(Image sets with object changes)
▼▼▼

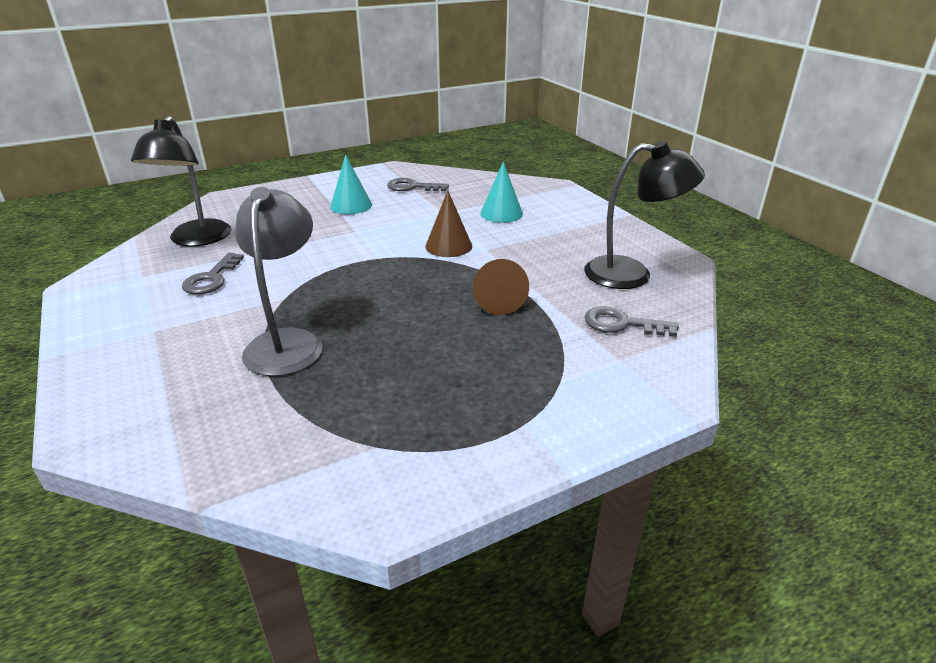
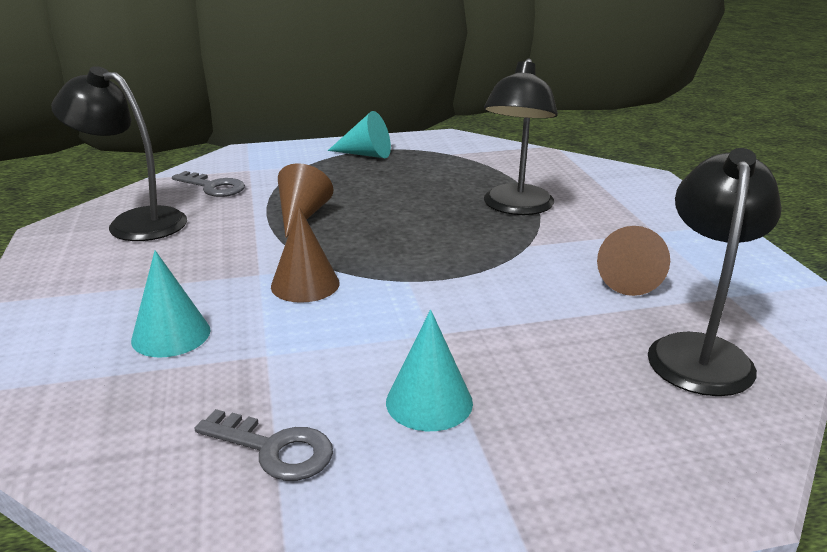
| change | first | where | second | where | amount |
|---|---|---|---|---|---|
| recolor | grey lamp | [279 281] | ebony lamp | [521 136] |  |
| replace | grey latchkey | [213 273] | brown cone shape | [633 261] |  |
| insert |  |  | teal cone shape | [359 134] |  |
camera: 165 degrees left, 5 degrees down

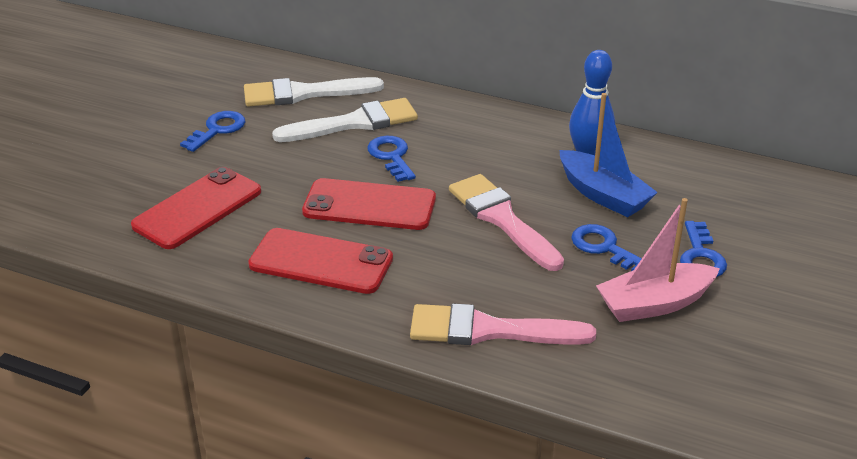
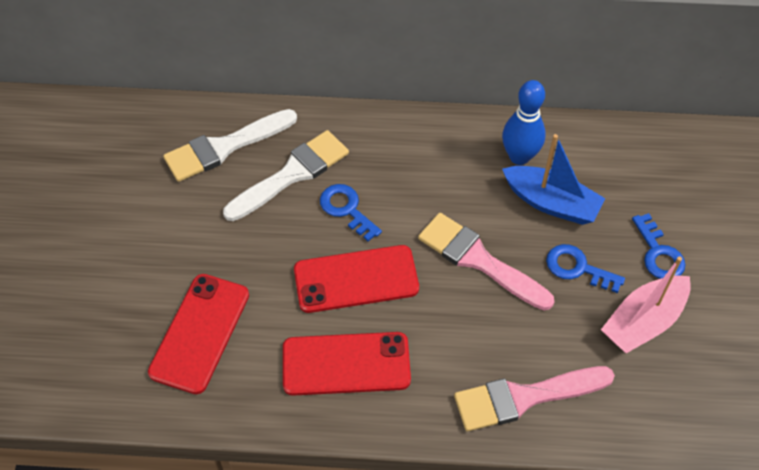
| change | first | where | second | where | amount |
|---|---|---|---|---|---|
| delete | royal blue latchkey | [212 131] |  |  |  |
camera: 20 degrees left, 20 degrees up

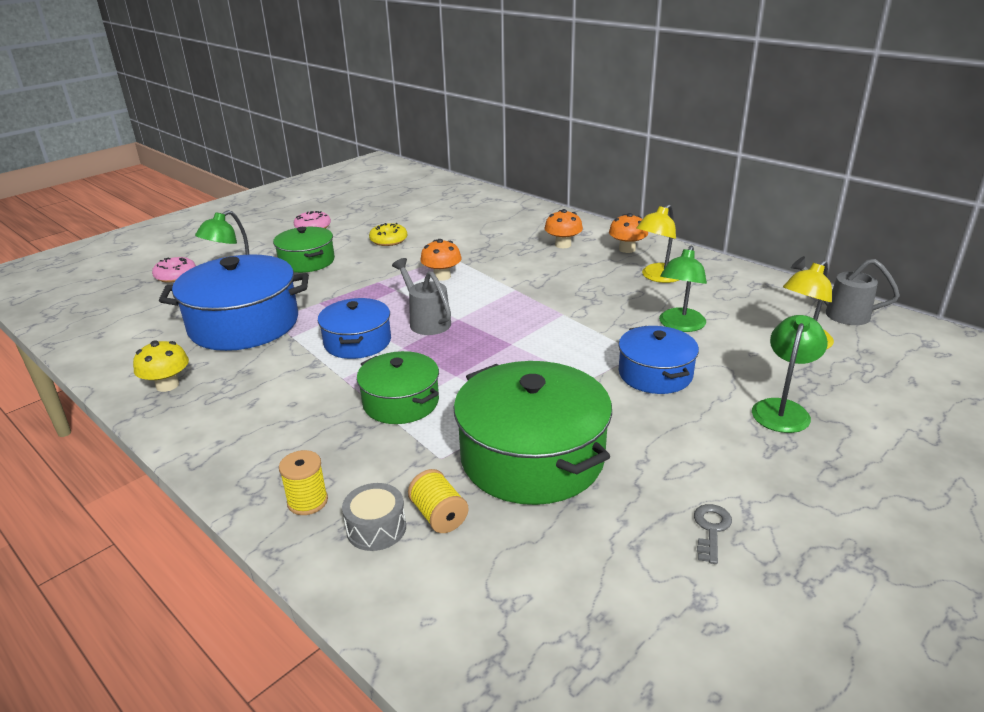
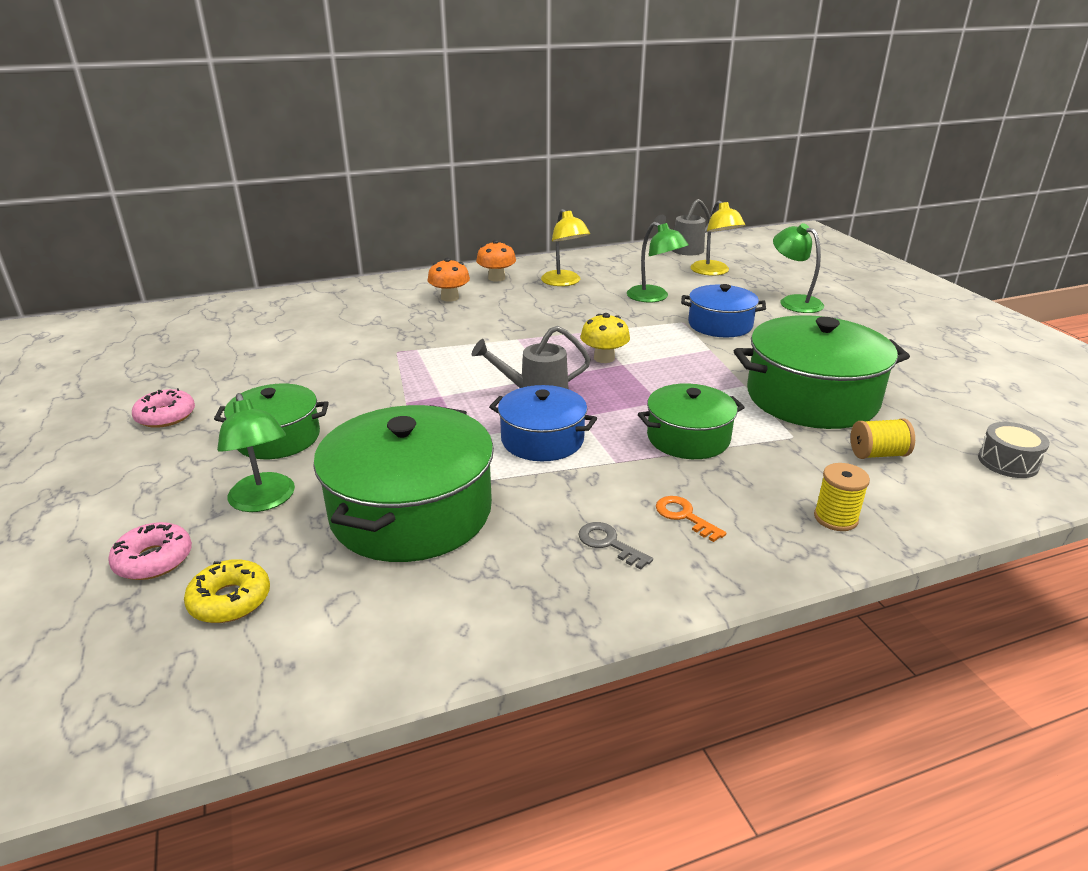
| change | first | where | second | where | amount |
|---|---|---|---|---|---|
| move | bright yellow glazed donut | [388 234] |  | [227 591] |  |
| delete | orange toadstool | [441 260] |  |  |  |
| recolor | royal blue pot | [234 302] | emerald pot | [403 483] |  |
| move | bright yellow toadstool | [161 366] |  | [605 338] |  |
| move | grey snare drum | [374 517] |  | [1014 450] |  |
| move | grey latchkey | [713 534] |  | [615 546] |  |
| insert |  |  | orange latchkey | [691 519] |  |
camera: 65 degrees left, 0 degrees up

▲▲▲

What is needed
Repeat, without pictures, exactly the lines of the data above from the one containing "delete | royal" through the one containing "grey snare drum", including both and adding nothing.

Answer to this task
| delete | royal blue latchkey | [212 131] |  |  |  |
camera: 20 degrees left, 20 degrees up

| change | first | where | second | where | amount |
|---|---|---|---|---|---|
| move | bright yellow glazed donut | [388 234] |  | [227 591] |  |
| delete | orange toadstool | [441 260] |  |  |  |
| recolor | royal blue pot | [234 302] | emerald pot | [403 483] |  |
| move | bright yellow toadstool | [161 366] |  | [605 338] |  |
| move | grey snare drum | [374 517] |  | [1014 450] |  |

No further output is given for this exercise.